WORK TO COMPLETE:
Please restate word for word the lines from the top of the entries through the line that contains "cobalt cactus 527,284,563,342", and do not include any pictures.

LISTED ENTRIES Block Start

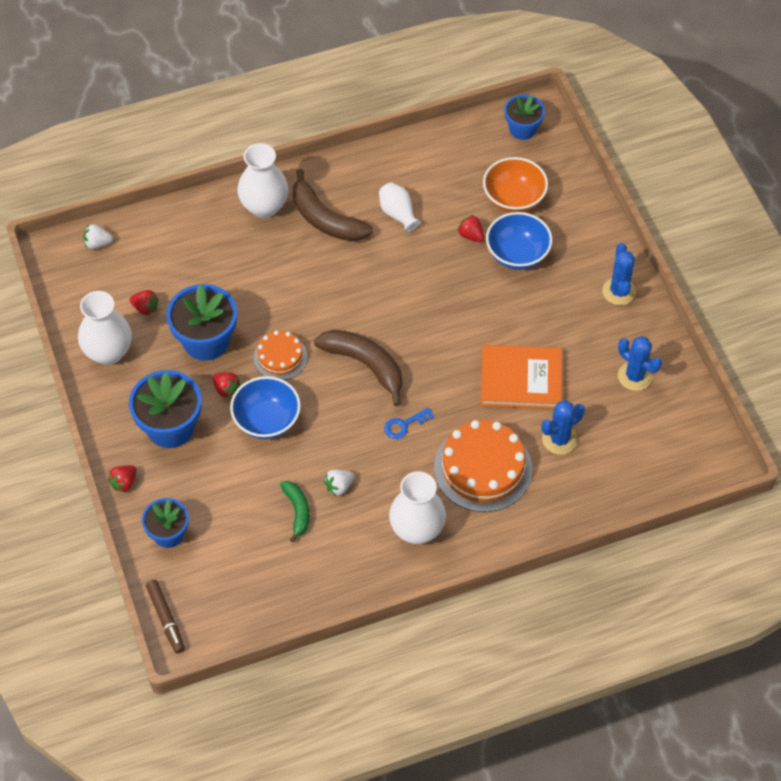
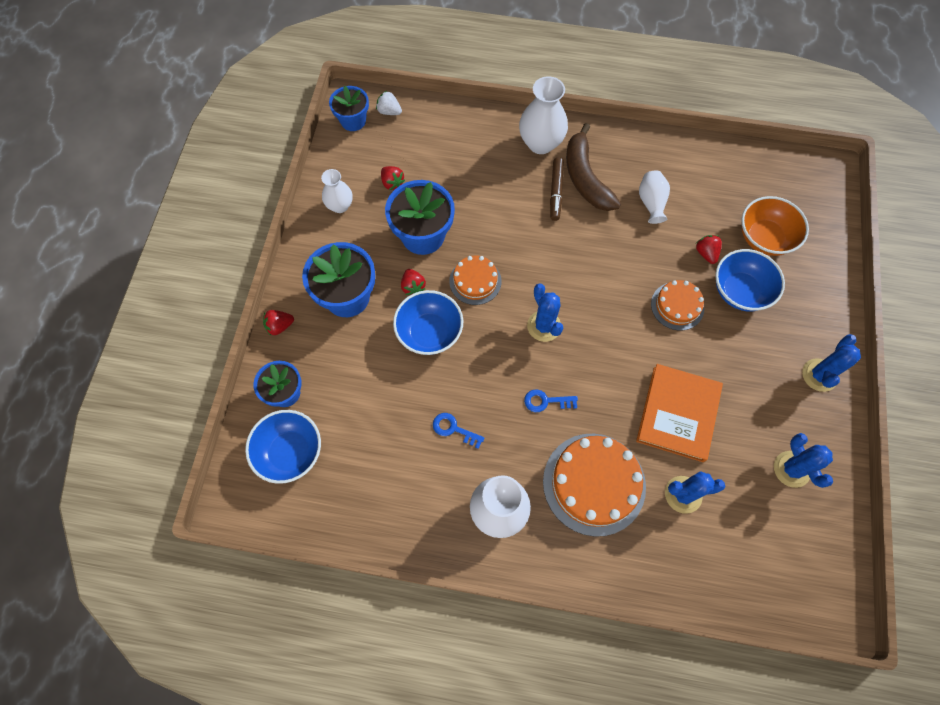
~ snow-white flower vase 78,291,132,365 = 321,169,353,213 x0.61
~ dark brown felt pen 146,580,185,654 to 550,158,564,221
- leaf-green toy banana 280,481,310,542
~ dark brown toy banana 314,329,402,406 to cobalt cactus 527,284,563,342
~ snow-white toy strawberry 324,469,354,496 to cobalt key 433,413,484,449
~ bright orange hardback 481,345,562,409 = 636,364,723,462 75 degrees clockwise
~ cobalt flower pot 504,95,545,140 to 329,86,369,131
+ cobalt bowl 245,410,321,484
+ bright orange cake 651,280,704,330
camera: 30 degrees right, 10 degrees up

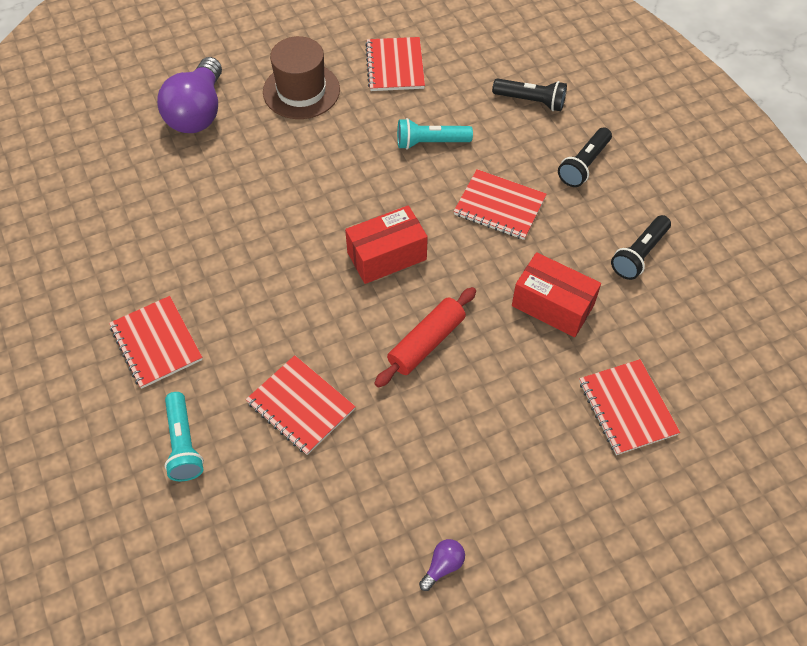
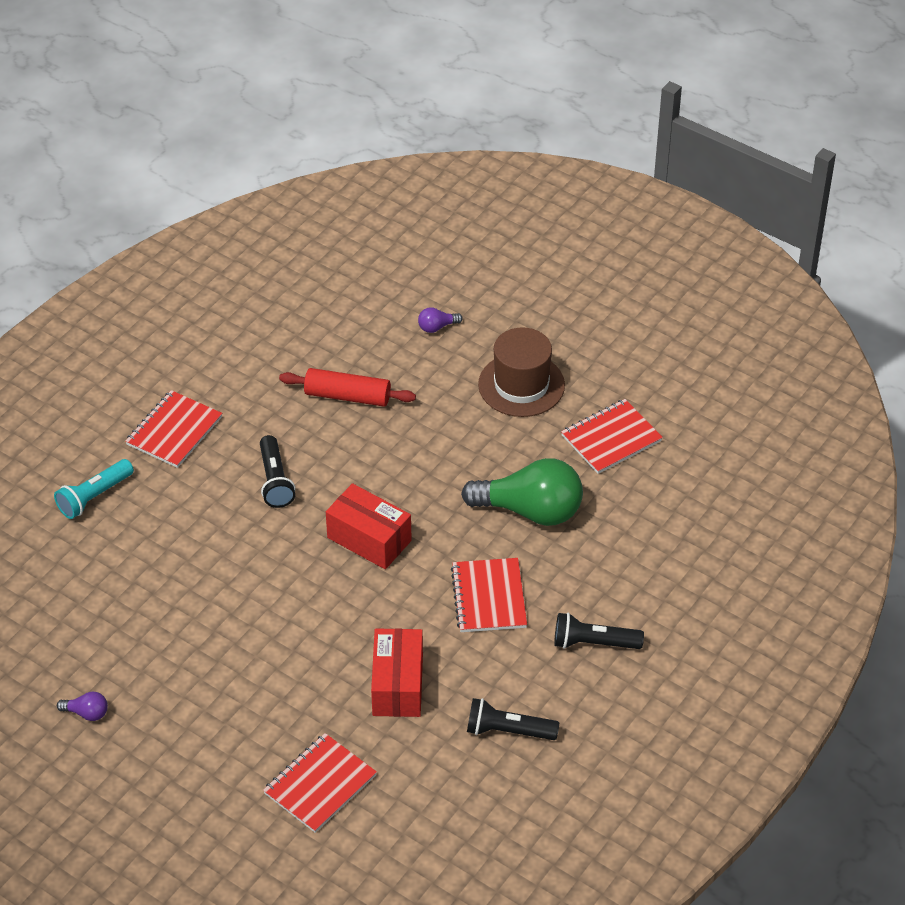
~ violet lightbulb 157,57,222,133 = 418,307,463,333 x0.41
- red exercise book 246,355,356,455
~ red pastry roller 375,287,476,388 to 279,368,416,406
~ aqua flashlight 397,118,473,150 to leaf-green lightbulb 461,458,583,526
~ jet-black flashlight 492,78,567,111 to 260,435,295,508
camera: 60 degrees right, 10 degrees down

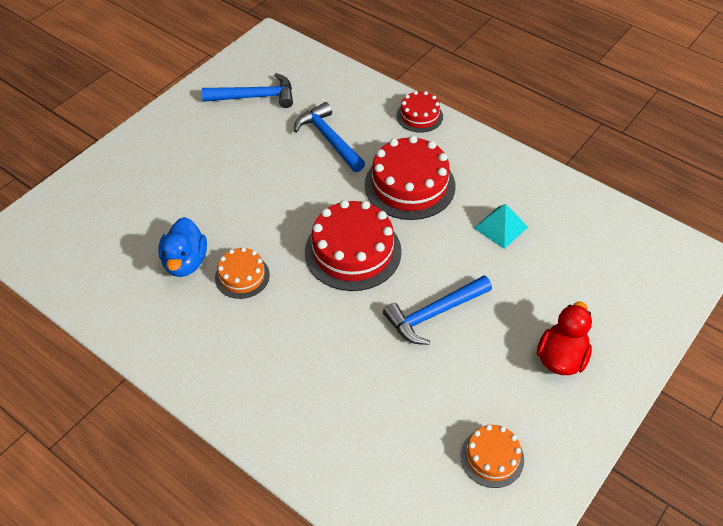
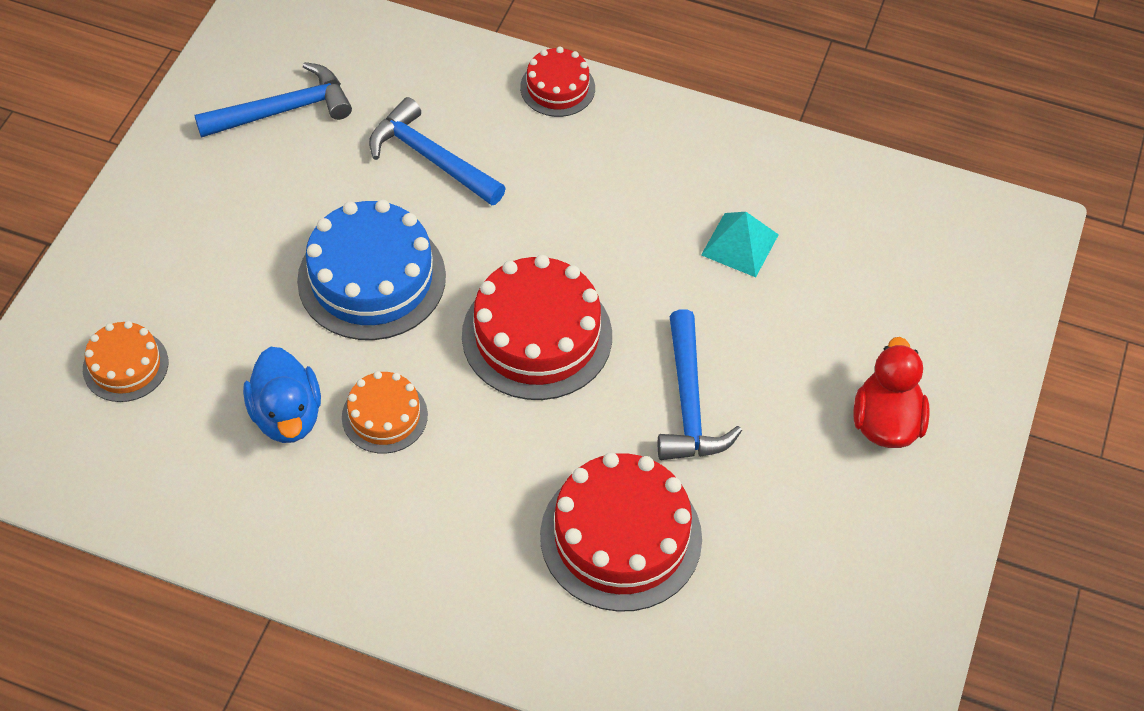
~ red cake 364,136,455,220 to 540,452,702,612
~ cobalt hammer 383,275,492,345 = 658,309,742,460 45 degrees counterclockwise
~ bright orange cake 460,424,524,488 to 83,321,168,402
+ cobalt cake 297,199,446,340
camera: 20 degrees left, 5 degrees up

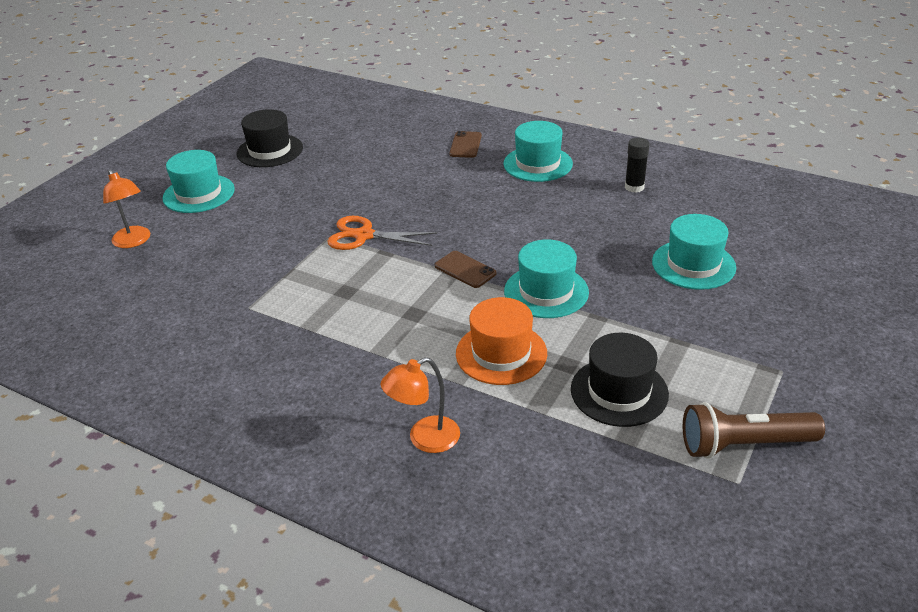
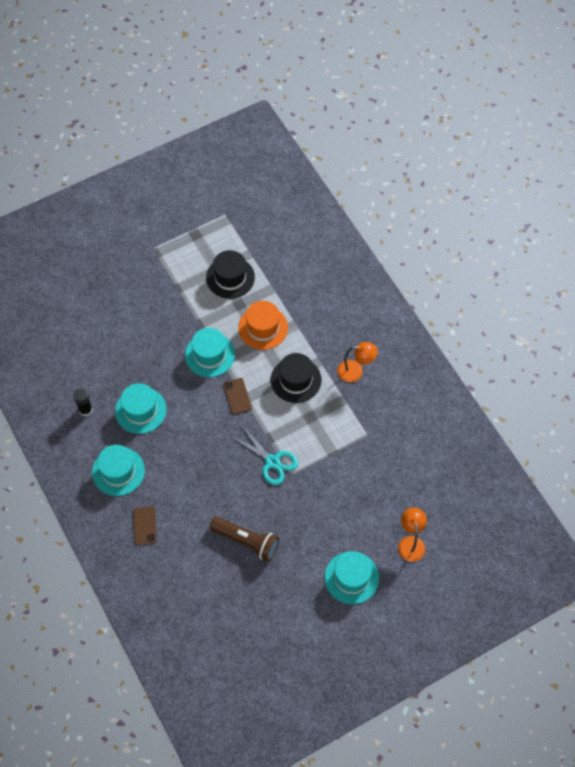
~ jet-black hat 236,109,303,167 to 271,353,321,403
~ bright orange shears 327,216,437,250 to aqua shears 232,427,298,485
~ bright orange desk lamp 380,357,460,453 to 337,342,378,382
~ dark brown mobile phone 449,131,482,158 = 133,506,156,545 45 degrees counterclockwise
~ aqua hat 652,214,736,290 to 115,383,167,434
~ dark brown flashlight 683,402,825,459 to 210,517,279,562
camera: 150 degrees left, 25 degrees up

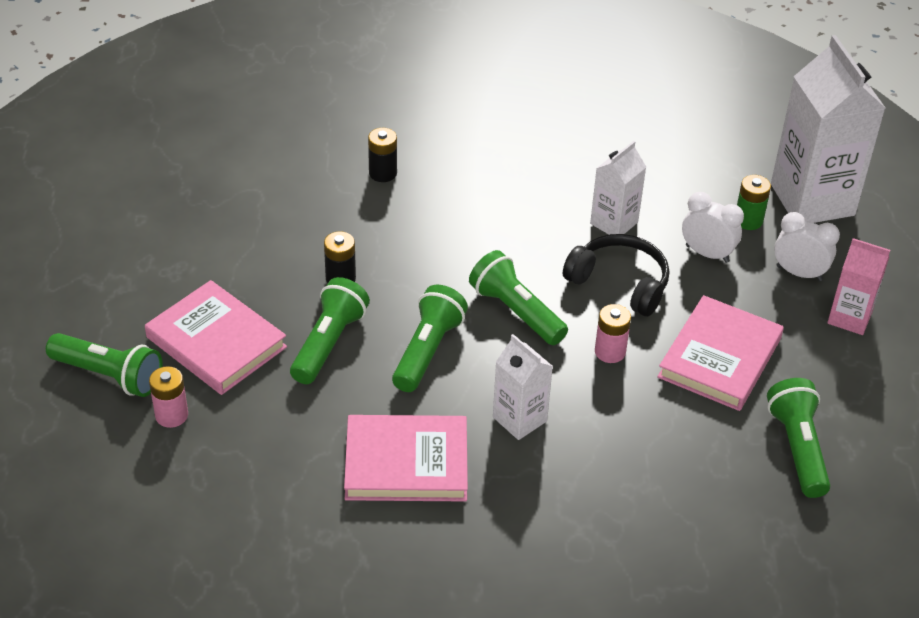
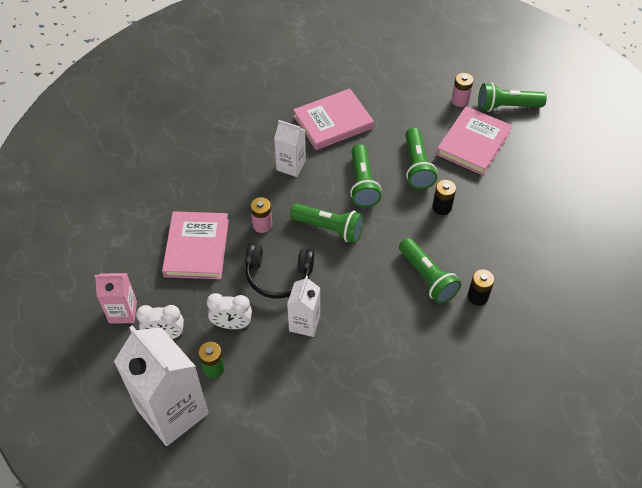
~ pink hardback 145,280,287,395 = 436,106,512,176 75 degrees counterclockwise
~ leaf-green flashlight 767,378,831,498 to 399,238,461,304
camera: 155 degrees right, 10 degrees up

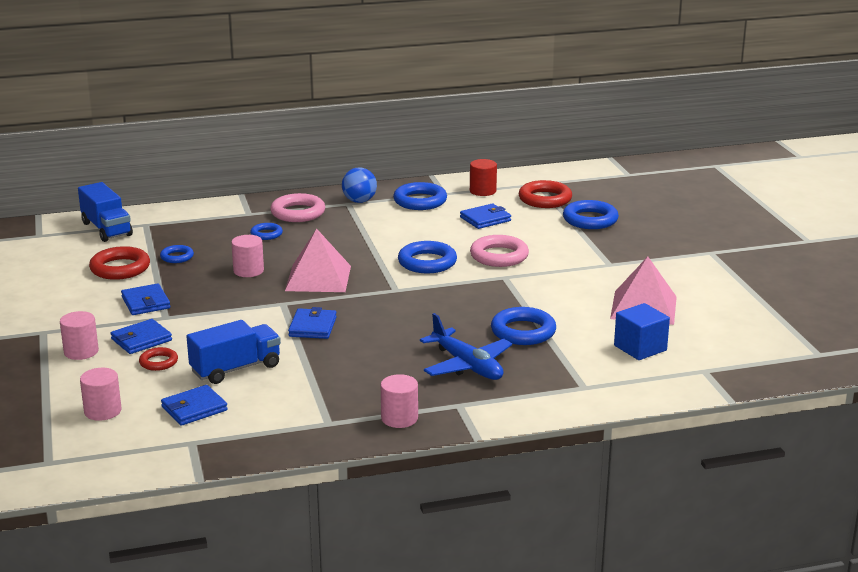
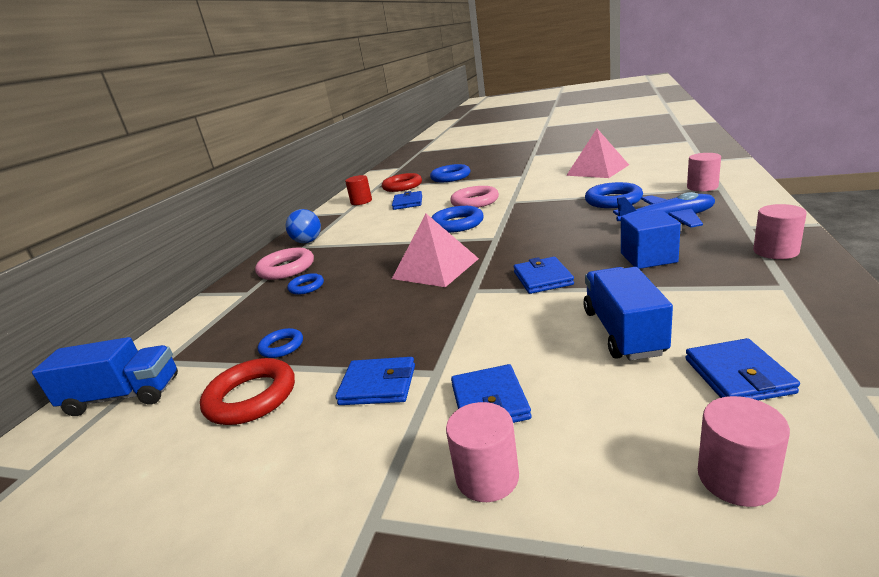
- red hoop 139,347,178,371
~ pink cylinder 231,235,264,277 to 687,153,721,192
~ cobalt billfold 288,307,337,339 = 514,257,574,294 45 degrees clockwise
- cobalt hoop 393,182,447,210
~ cobalt solid cube 614,303,670,360 to 621,210,681,269
camera: 55 degrees left, 0 degrees up

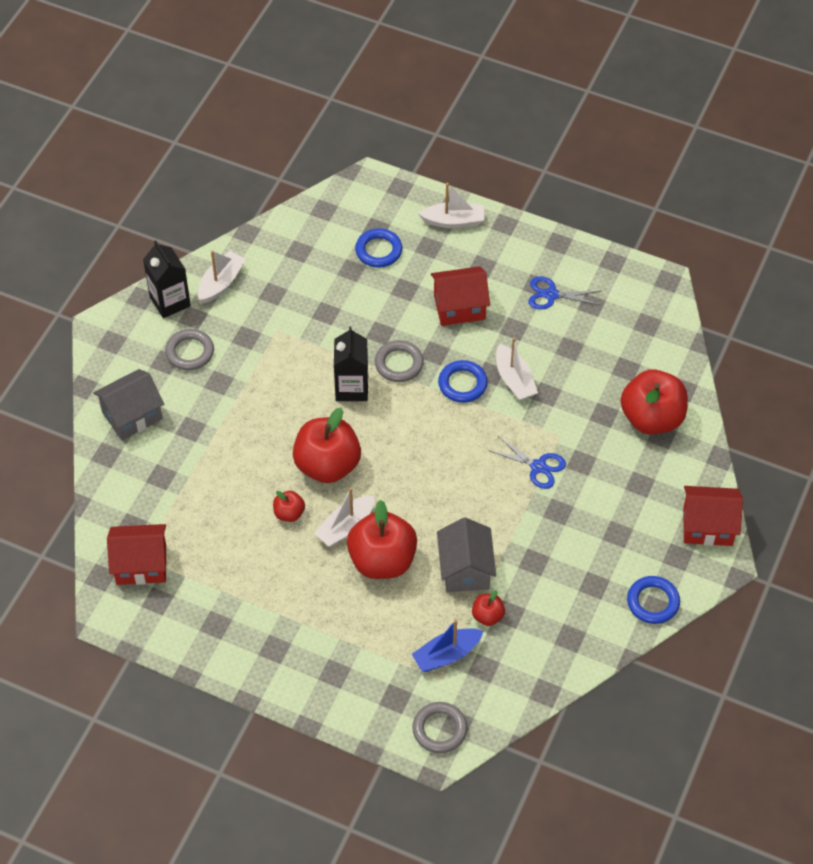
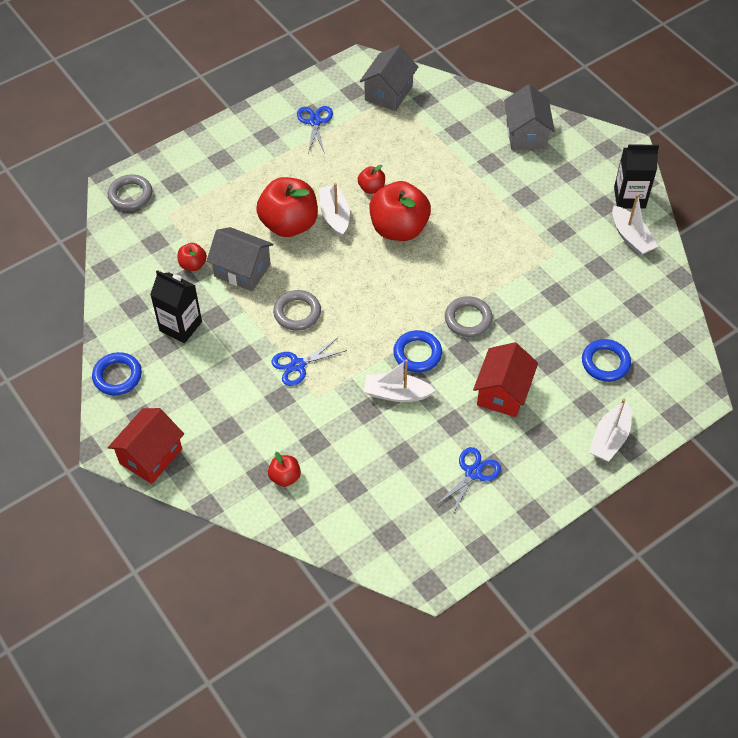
~ red toy house 107,524,166,585 to ash-grey toy house 360,45,418,111
~ ash-grey hoop 165,329,214,370 to 273,290,321,331
~ jet-black milk carton 334,326,368,401 to 150,270,202,343
- cobalt sailboat 412,619,483,672
~ red toy apple 621,369,688,434 = 268,452,301,487 x0.47
+ cobalt shears 297,106,333,154
camera: 120 degrees right, 0 degrees up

LISTED ENTRIES Block End

WRITTEN SOLUTION:
~ snow-white flower vase 78,291,132,365 = 321,169,353,213 x0.61
~ dark brown felt pen 146,580,185,654 to 550,158,564,221
- leaf-green toy banana 280,481,310,542
~ dark brown toy banana 314,329,402,406 to cobalt cactus 527,284,563,342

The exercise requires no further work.